## [WORK TO COMPLETE]
Count the lines below that contain the word "none" and give only that number.

## [AVAILABLE RECORDS]
>>>

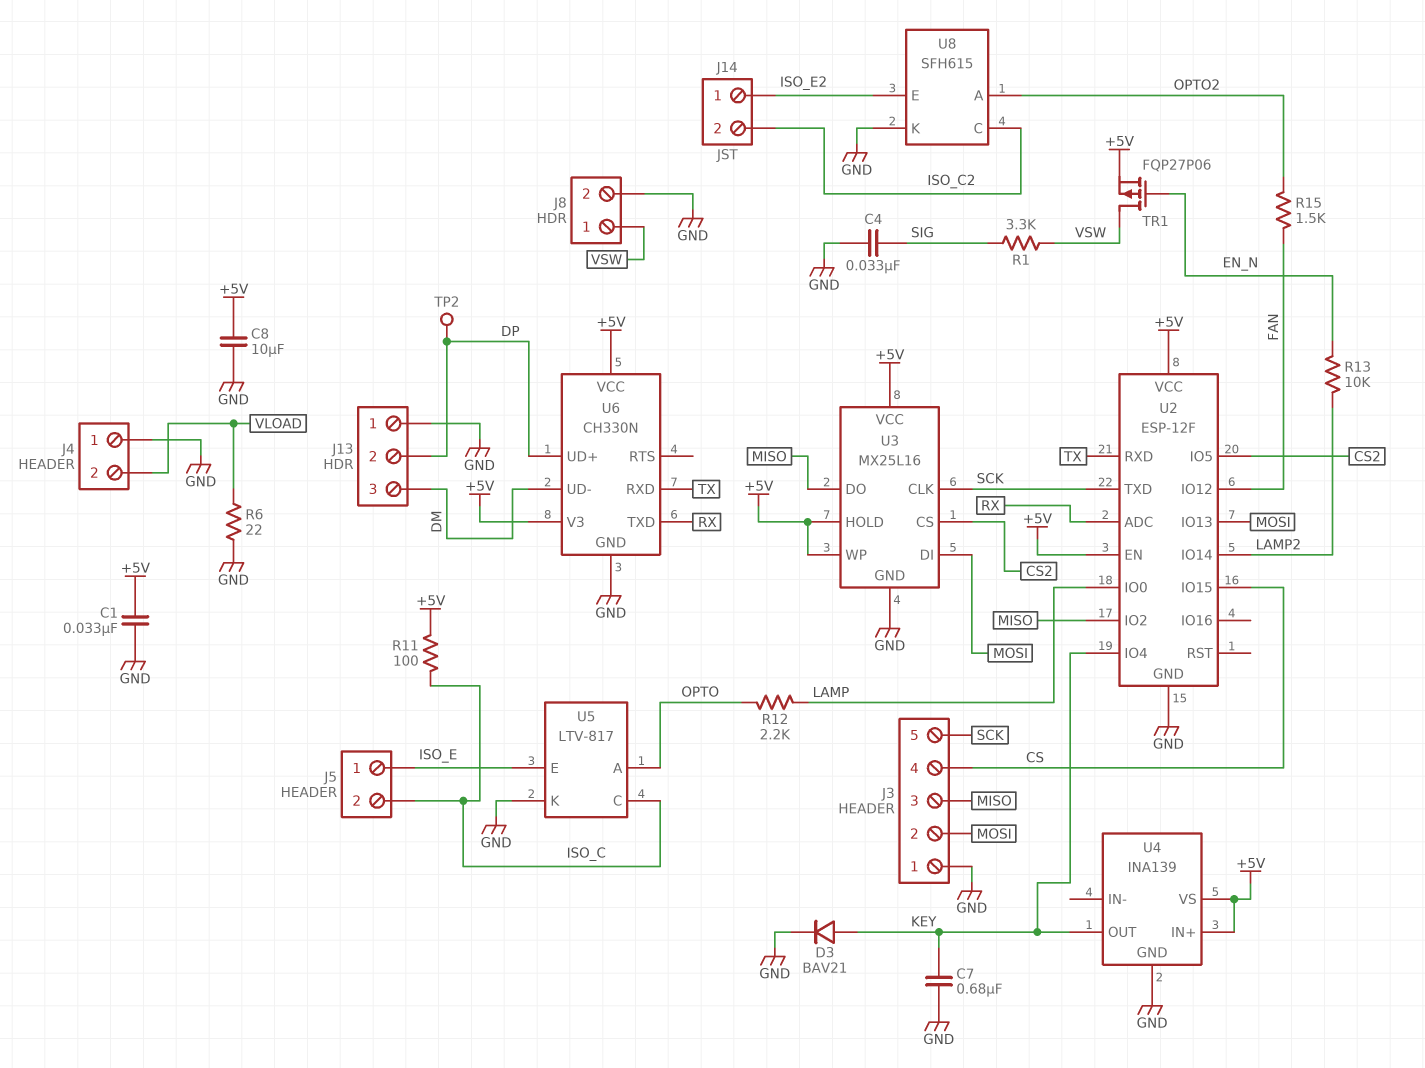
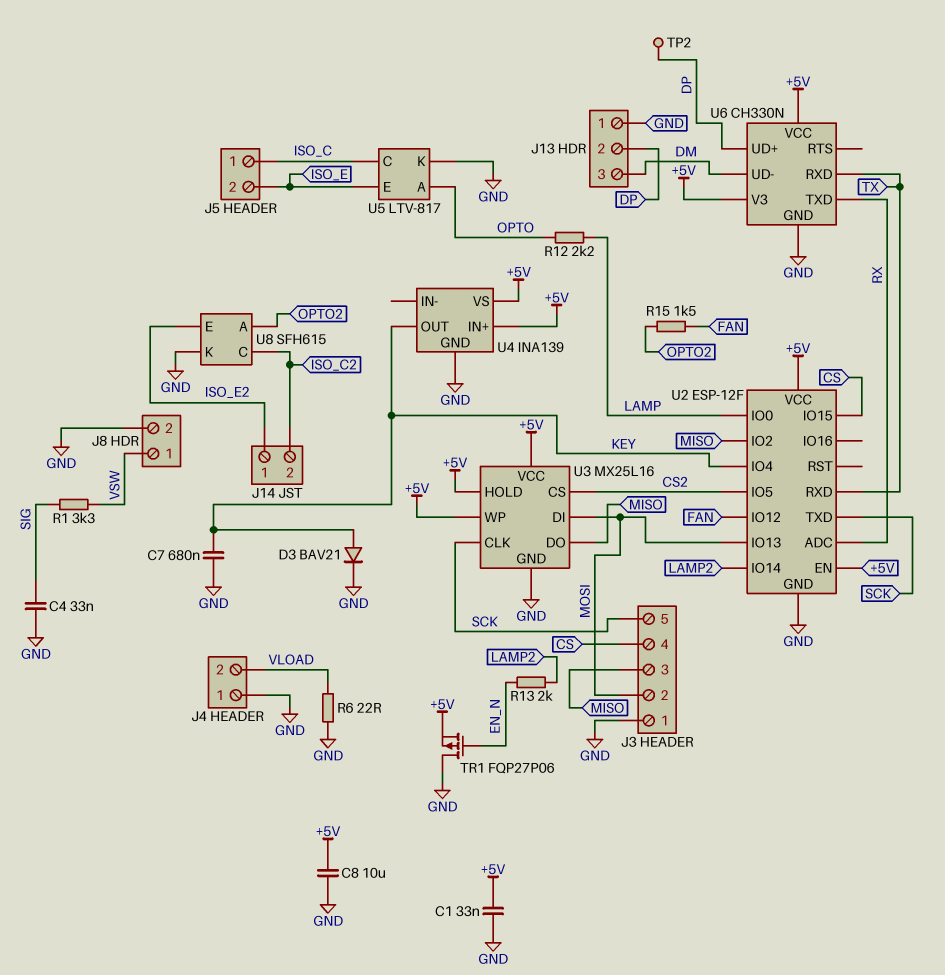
J5 pin 1: ISO_E -> ISO_C
J5 pin 2: ISO_C -> ISO_E
R11: 100 (+5V, ISO_C) -> none
R13: 10k (EN_N, LAMP2) -> 2k (EN_N, LAMP2)
TR1: PMOS FQP27P06 (G EN_N, D VSW, S +5V) -> PMOS FQP27P06 (G EN_N, D GND, S +5V)

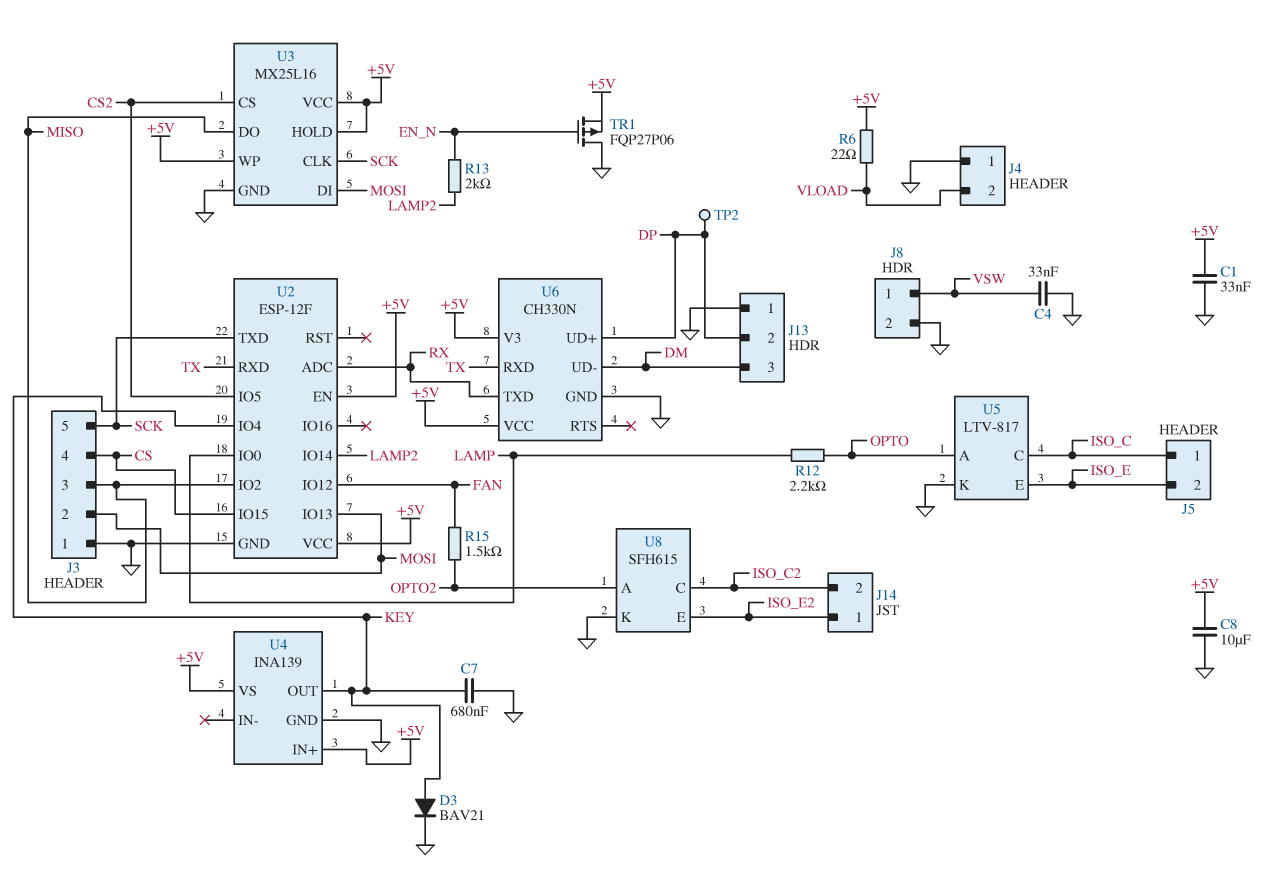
C4: 33nF (GND, SIG) -> 33nF (GND, VSW)
R1: 3.3k (SIG, VSW) -> none
R6: 22 (GND, VLOAD) -> 22 (+5V, VLOAD)

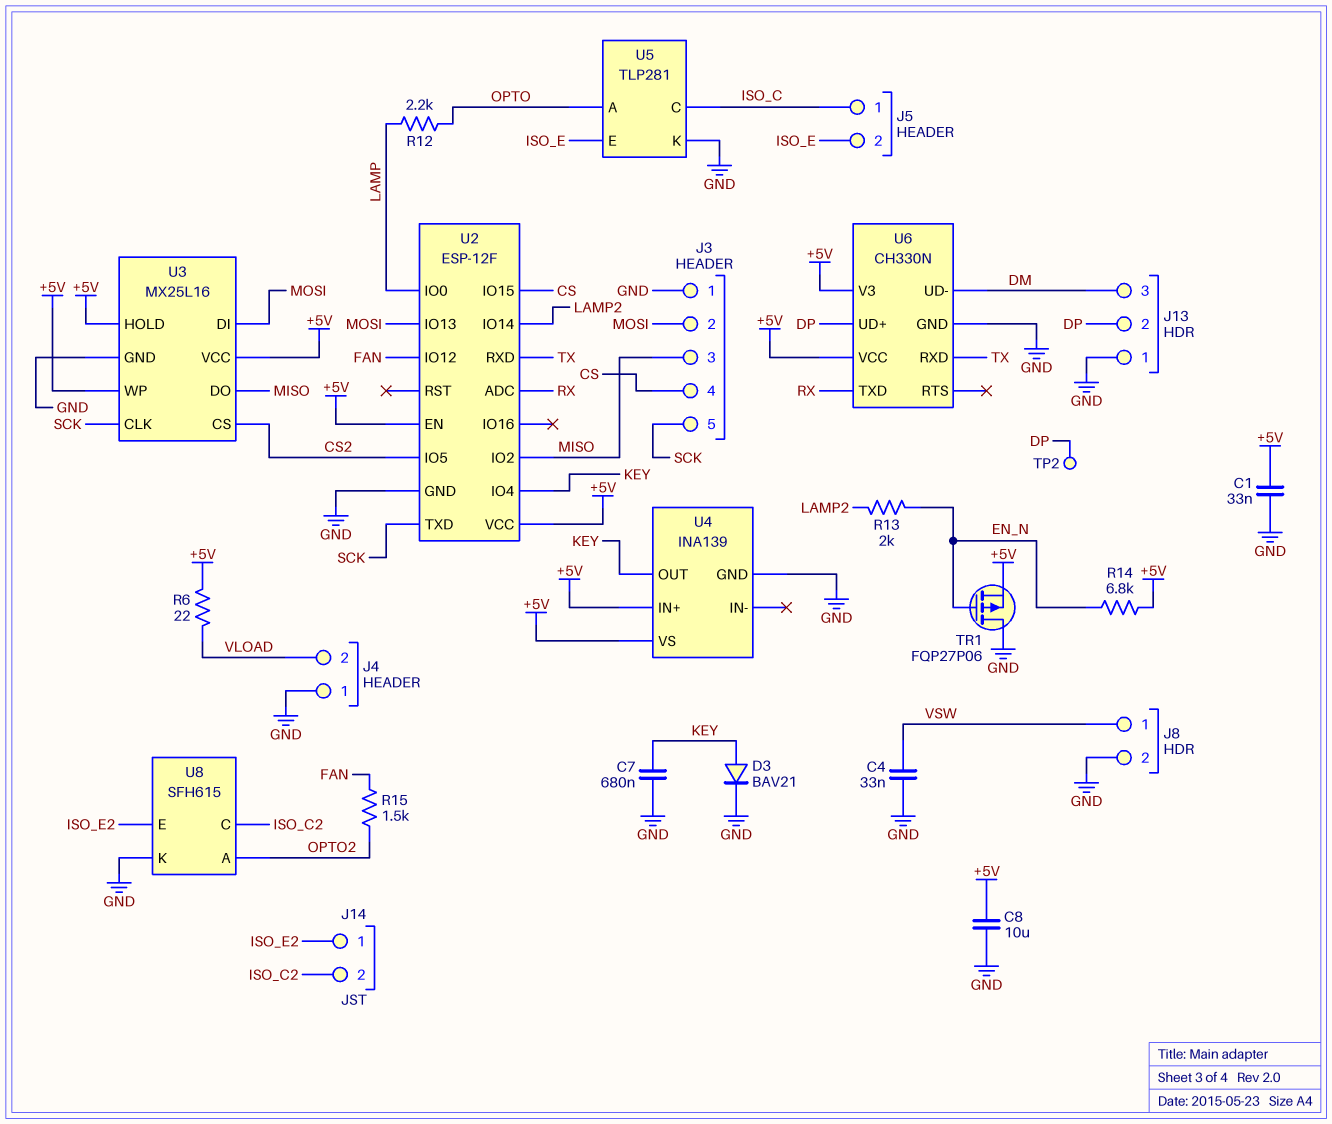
R14: none -> 6.8k (+5V, EN_N)
U5: LTV-817 -> TLP281

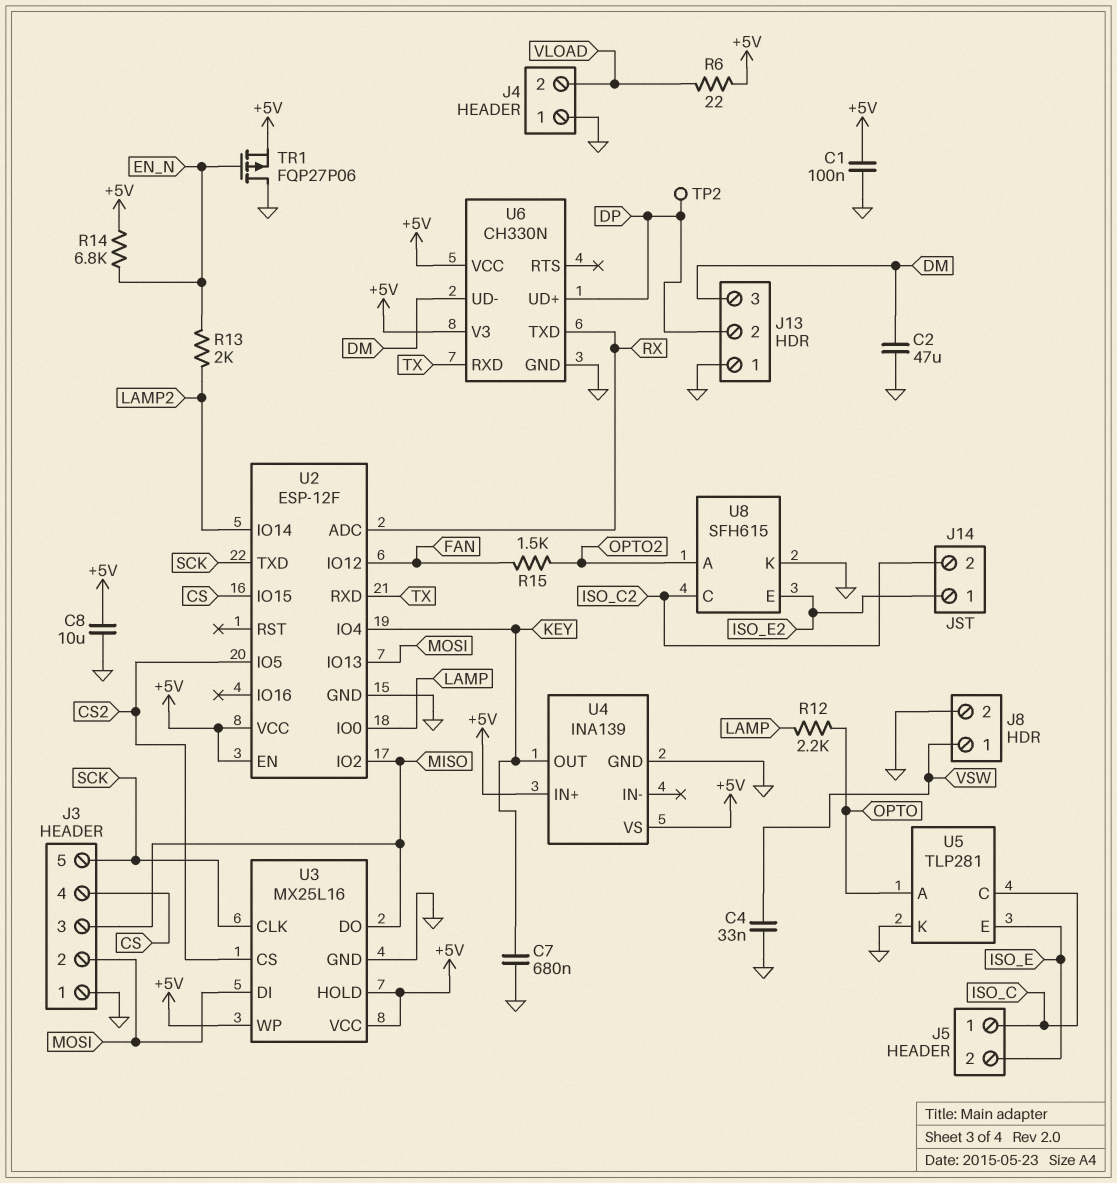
C1: 33nF (+5V, GND) -> 100nF (+5V, GND)
C2: none -> 47uF (DM, GND)
D3: diode BAV21 (A KEY, K GND) -> none

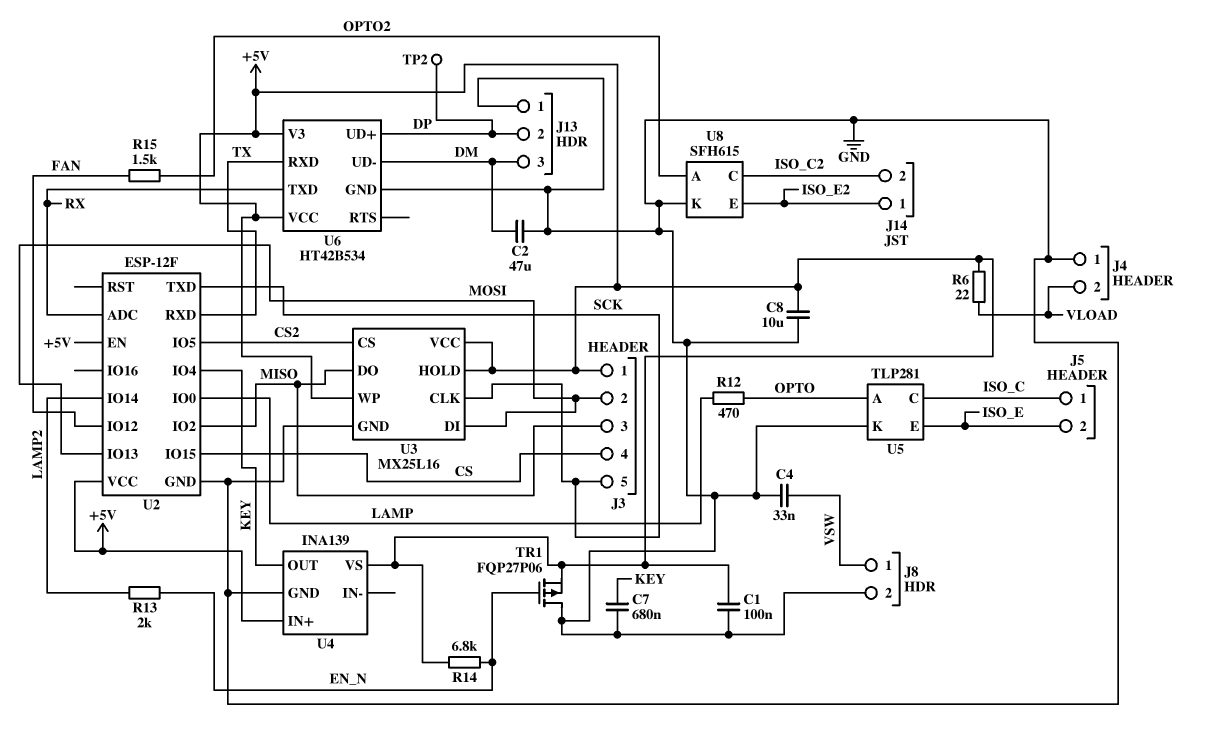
J3 pin 1: GND -> +5V
R12: 2.2k (LAMP, OPTO) -> 470 (LAMP, OPTO)
U6: CH330N -> HT42B534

<<<

## [ANSWER TO THIS EXERCISE]
5